• _YOUR GOAL_: Rewrite the listing below so that every occurrence of "red checkered basket" becomes "red plaid basket", and leave everything else unchanged.

• _DATA LISTING_:
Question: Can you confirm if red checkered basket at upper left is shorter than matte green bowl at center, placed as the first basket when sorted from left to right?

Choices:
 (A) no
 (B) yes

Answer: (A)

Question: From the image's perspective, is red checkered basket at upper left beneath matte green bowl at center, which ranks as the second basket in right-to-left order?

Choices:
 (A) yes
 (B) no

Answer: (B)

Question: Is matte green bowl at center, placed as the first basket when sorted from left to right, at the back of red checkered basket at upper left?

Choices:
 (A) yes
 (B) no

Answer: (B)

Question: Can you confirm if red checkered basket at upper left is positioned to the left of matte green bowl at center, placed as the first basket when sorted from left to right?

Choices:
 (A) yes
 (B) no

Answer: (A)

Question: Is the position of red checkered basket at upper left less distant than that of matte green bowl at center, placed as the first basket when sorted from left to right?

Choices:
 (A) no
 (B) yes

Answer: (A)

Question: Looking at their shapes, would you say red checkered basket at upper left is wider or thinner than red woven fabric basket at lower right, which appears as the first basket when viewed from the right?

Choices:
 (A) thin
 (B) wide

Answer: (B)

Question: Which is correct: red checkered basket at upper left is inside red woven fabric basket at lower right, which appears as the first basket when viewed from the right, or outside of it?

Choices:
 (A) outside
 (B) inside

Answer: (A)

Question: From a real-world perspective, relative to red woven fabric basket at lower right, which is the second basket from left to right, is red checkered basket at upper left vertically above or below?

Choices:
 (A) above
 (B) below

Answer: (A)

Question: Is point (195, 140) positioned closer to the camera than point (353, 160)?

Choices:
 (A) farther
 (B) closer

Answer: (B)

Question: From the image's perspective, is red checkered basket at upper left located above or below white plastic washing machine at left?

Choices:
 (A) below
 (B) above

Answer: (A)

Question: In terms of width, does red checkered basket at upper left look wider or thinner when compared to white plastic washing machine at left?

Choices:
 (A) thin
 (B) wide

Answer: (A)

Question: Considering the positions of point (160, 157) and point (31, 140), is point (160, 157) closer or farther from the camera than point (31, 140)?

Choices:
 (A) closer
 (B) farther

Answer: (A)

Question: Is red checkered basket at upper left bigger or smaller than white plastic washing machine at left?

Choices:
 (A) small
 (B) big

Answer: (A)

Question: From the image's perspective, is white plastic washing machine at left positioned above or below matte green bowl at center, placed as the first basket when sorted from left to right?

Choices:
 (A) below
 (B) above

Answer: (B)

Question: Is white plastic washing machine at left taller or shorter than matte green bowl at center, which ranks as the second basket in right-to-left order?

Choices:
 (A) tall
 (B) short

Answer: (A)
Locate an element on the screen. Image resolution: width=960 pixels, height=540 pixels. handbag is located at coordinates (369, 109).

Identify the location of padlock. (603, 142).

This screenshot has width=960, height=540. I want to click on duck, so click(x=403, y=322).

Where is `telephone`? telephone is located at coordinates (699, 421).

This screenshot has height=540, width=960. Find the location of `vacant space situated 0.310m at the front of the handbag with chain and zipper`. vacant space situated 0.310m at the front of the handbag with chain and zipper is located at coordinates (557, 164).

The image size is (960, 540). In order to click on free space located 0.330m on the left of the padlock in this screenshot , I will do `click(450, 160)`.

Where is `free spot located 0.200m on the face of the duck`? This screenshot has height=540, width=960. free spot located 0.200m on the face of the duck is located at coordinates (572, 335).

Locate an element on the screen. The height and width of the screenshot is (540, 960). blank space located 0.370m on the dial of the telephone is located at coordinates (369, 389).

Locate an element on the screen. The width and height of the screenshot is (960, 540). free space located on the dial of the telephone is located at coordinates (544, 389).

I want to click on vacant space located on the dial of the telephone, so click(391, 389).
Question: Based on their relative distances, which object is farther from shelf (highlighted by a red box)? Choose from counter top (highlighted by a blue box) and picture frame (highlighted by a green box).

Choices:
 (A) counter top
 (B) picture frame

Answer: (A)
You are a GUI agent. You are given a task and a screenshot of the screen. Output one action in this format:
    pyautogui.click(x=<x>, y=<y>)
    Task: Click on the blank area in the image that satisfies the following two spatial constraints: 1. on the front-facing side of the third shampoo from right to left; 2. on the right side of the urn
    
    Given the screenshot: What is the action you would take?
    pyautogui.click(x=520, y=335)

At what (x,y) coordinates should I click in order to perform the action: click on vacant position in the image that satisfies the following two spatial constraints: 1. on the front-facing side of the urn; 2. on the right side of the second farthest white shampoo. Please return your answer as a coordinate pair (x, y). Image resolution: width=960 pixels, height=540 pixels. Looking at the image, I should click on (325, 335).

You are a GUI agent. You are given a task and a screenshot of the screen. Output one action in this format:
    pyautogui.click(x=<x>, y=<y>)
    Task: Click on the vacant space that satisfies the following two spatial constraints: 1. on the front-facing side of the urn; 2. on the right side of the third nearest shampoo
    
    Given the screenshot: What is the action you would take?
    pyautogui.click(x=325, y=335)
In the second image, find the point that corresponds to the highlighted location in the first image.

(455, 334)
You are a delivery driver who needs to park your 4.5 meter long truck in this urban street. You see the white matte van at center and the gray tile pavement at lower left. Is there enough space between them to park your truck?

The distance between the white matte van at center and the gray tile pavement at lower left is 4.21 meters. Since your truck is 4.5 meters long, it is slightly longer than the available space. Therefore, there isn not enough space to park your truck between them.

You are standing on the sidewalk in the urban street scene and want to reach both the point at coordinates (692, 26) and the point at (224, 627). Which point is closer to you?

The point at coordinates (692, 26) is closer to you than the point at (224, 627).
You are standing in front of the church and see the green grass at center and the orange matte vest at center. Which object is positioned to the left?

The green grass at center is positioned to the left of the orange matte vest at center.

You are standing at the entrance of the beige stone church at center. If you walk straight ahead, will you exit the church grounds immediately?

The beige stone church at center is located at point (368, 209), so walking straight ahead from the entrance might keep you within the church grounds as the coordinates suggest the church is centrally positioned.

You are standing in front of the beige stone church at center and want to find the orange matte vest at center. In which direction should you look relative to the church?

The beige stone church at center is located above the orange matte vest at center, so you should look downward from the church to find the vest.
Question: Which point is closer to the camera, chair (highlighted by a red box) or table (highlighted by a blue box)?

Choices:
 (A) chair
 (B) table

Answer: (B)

• _ANSWER BELOW_:
Question: Can you confirm if red plaid basket at upper left is shorter than matte green bowl at center, placed as the first basket when sorted from left to right?

Choices:
 (A) no
 (B) yes

Answer: (A)

Question: From the image's perspective, is red plaid basket at upper left beneath matte green bowl at center, which ranks as the second basket in right-to-left order?

Choices:
 (A) yes
 (B) no

Answer: (B)

Question: Is matte green bowl at center, placed as the first basket when sorted from left to right, at the back of red plaid basket at upper left?

Choices:
 (A) yes
 (B) no

Answer: (B)

Question: Can you confirm if red plaid basket at upper left is positioned to the left of matte green bowl at center, placed as the first basket when sorted from left to right?

Choices:
 (A) yes
 (B) no

Answer: (A)

Question: Is the position of red plaid basket at upper left less distant than that of matte green bowl at center, placed as the first basket when sorted from left to right?

Choices:
 (A) no
 (B) yes

Answer: (A)

Question: Looking at their shapes, would you say red plaid basket at upper left is wider or thinner than red woven fabric basket at lower right, which appears as the first basket when viewed from the right?

Choices:
 (A) thin
 (B) wide

Answer: (B)

Question: Which is correct: red plaid basket at upper left is inside red woven fabric basket at lower right, which appears as the first basket when viewed from the right, or outside of it?

Choices:
 (A) outside
 (B) inside

Answer: (A)

Question: From a real-world perspective, relative to red woven fabric basket at lower right, which is the second basket from left to right, is red plaid basket at upper left vertically above or below?

Choices:
 (A) above
 (B) below

Answer: (A)

Question: Is point (195, 140) positioned closer to the camera than point (353, 160)?

Choices:
 (A) farther
 (B) closer

Answer: (B)

Question: From the image's perspective, is red plaid basket at upper left located above or below white plastic washing machine at left?

Choices:
 (A) below
 (B) above

Answer: (A)

Question: In terms of width, does red plaid basket at upper left look wider or thinner when compared to white plastic washing machine at left?

Choices:
 (A) thin
 (B) wide

Answer: (A)

Question: Considering the positions of point (160, 157) and point (31, 140), is point (160, 157) closer or farther from the camera than point (31, 140)?

Choices:
 (A) closer
 (B) farther

Answer: (A)

Question: Is red plaid basket at upper left bigger or smaller than white plastic washing machine at left?

Choices:
 (A) small
 (B) big

Answer: (A)

Question: From the image's perspective, is white plastic washing machine at left positioned above or below matte green bowl at center, placed as the first basket when sorted from left to right?

Choices:
 (A) below
 (B) above

Answer: (B)

Question: Is white plastic washing machine at left taller or shorter than matte green bowl at center, which ranks as the second basket in right-to-left order?

Choices:
 (A) tall
 (B) short

Answer: (A)
Locate an element on the screen. Image resolution: width=960 pixels, height=540 pixels. handbag is located at coordinates (369, 109).

Identify the location of padlock. (603, 142).

This screenshot has width=960, height=540. I want to click on duck, so click(x=403, y=322).

Where is `telephone`? telephone is located at coordinates (699, 421).

This screenshot has height=540, width=960. Find the location of `vacant space situated 0.310m at the front of the handbag with chain and zipper`. vacant space situated 0.310m at the front of the handbag with chain and zipper is located at coordinates (557, 164).

The image size is (960, 540). In order to click on free space located 0.330m on the left of the padlock in this screenshot , I will do `click(450, 160)`.

Where is `free spot located 0.200m on the face of the duck`? This screenshot has height=540, width=960. free spot located 0.200m on the face of the duck is located at coordinates (572, 335).

Locate an element on the screen. The height and width of the screenshot is (540, 960). blank space located 0.370m on the dial of the telephone is located at coordinates (369, 389).

Locate an element on the screen. The width and height of the screenshot is (960, 540). free space located on the dial of the telephone is located at coordinates (544, 389).

I want to click on vacant space located on the dial of the telephone, so click(391, 389).
Question: Based on their relative distances, which object is farther from shelf (highlighted by a red box)? Choose from counter top (highlighted by a blue box) and picture frame (highlighted by a green box).

Choices:
 (A) counter top
 (B) picture frame

Answer: (A)
You are a GUI agent. You are given a task and a screenshot of the screen. Output one action in this format:
    pyautogui.click(x=<x>, y=<y>)
    Task: Click on the blank area in the image that satisfies the following two spatial constraints: 1. on the front-facing side of the third shampoo from right to left; 2. on the right side of the urn
    
    Given the screenshot: What is the action you would take?
    pyautogui.click(x=520, y=335)

At what (x,y) coordinates should I click in order to perform the action: click on vacant position in the image that satisfies the following two spatial constraints: 1. on the front-facing side of the urn; 2. on the right side of the second farthest white shampoo. Please return your answer as a coordinate pair (x, y). Image resolution: width=960 pixels, height=540 pixels. Looking at the image, I should click on (325, 335).

You are a GUI agent. You are given a task and a screenshot of the screen. Output one action in this format:
    pyautogui.click(x=<x>, y=<y>)
    Task: Click on the vacant space that satisfies the following two spatial constraints: 1. on the front-facing side of the urn; 2. on the right side of the third nearest shampoo
    
    Given the screenshot: What is the action you would take?
    pyautogui.click(x=325, y=335)
In the second image, find the point that corresponds to the highlighted location in the first image.

(455, 334)
You are a delivery driver who needs to park your 4.5 meter long truck in this urban street. You see the white matte van at center and the gray tile pavement at lower left. Is there enough space between them to park your truck?

The distance between the white matte van at center and the gray tile pavement at lower left is 4.21 meters. Since your truck is 4.5 meters long, it is slightly longer than the available space. Therefore, there isn not enough space to park your truck between them.

You are standing on the sidewalk in the urban street scene and want to reach both the point at coordinates (692, 26) and the point at (224, 627). Which point is closer to you?

The point at coordinates (692, 26) is closer to you than the point at (224, 627).
You are standing in front of the church and see the green grass at center and the orange matte vest at center. Which object is positioned to the left?

The green grass at center is positioned to the left of the orange matte vest at center.

You are standing at the entrance of the beige stone church at center. If you walk straight ahead, will you exit the church grounds immediately?

The beige stone church at center is located at point (368, 209), so walking straight ahead from the entrance might keep you within the church grounds as the coordinates suggest the church is centrally positioned.

You are standing in front of the beige stone church at center and want to find the orange matte vest at center. In which direction should you look relative to the church?

The beige stone church at center is located above the orange matte vest at center, so you should look downward from the church to find the vest.
Question: Which point is closer to the camera, chair (highlighted by a red box) or table (highlighted by a blue box)?

Choices:
 (A) chair
 (B) table

Answer: (B)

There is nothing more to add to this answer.